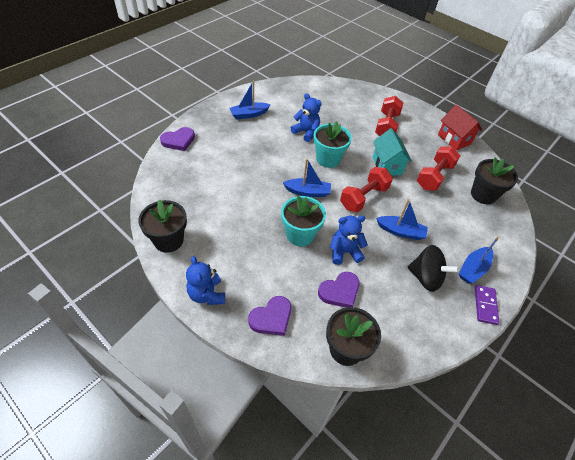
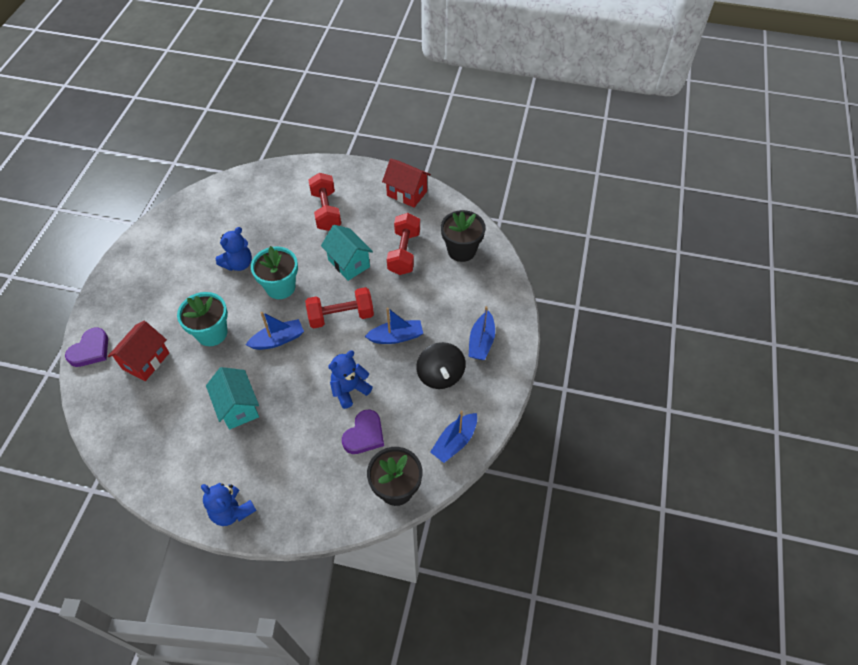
camera: 25 degrees left, 5 degrees up
(168, 240) = (155, 476): black flower pot -> none
(209, 163) = (146, 361): none -> red house
(249, 114) = (157, 272): blue boat -> blue boat (455, 441)
(253, 223) = (238, 407): none -> turquoise house
(271, 318) = (311, 498): purple heart -> none
(300, 235) = (295, 394): turquoise flower pot -> turquoise flower pot (212, 333)
(306, 132) = (238, 264): blue teddy bear -> blue teddy bear turned 120 degrees clockwise
(363, 197) = (341, 316): red dumbbell -> red dumbbell turned 60 degrees clockwise
(425, 277) = (440, 375): black spinning top -> black spinning top turned 75 degrees clockwise
(485, 305) = (505, 374): purple domino -> none

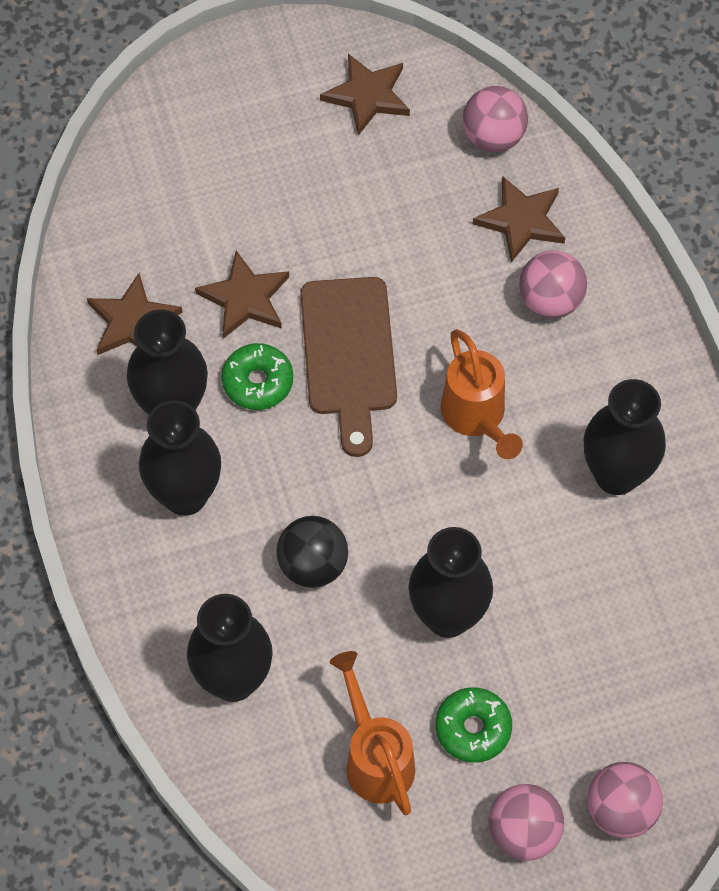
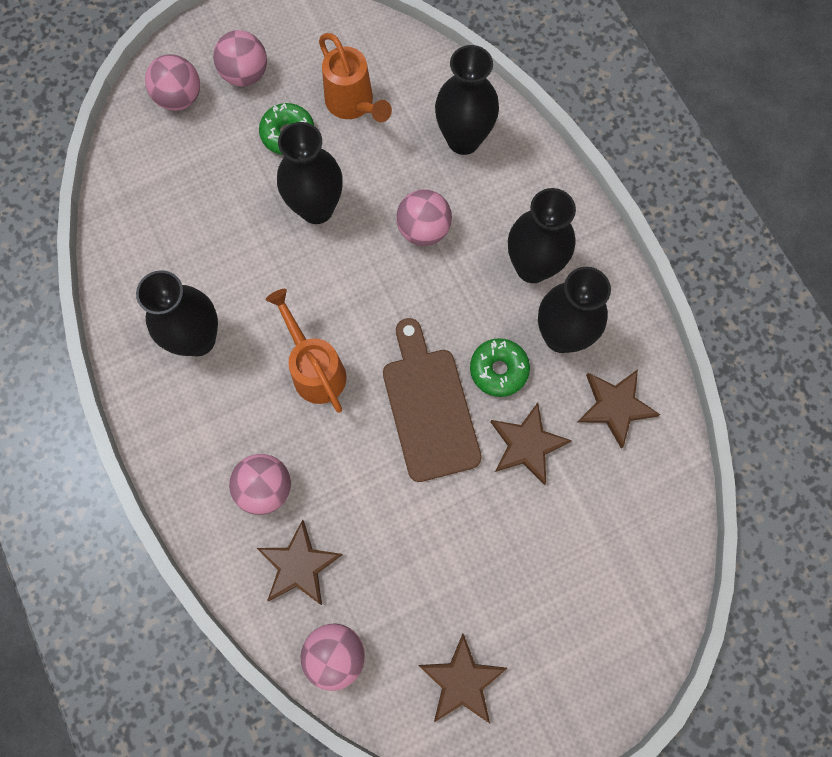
camera: 170 degrees right, 10 degrees up
(313, 565) = (423, 229): black ball -> pink ball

● **Exercise goal**
Set the data above down again exactly as given, with no pictures.

● **Output of the task**
camera: 25 degrees left, 5 degrees up
(168, 240) = (155, 476): black flower pot -> none
(209, 163) = (146, 361): none -> red house
(249, 114) = (157, 272): blue boat -> blue boat (455, 441)
(253, 223) = (238, 407): none -> turquoise house
(271, 318) = (311, 498): purple heart -> none
(300, 235) = (295, 394): turquoise flower pot -> turquoise flower pot (212, 333)
(306, 132) = (238, 264): blue teddy bear -> blue teddy bear turned 120 degrees clockwise
(363, 197) = (341, 316): red dumbbell -> red dumbbell turned 60 degrees clockwise
(425, 277) = (440, 375): black spinning top -> black spinning top turned 75 degrees clockwise
(485, 305) = (505, 374): purple domino -> none

camera: 170 degrees right, 10 degrees up
(313, 565) = (423, 229): black ball -> pink ball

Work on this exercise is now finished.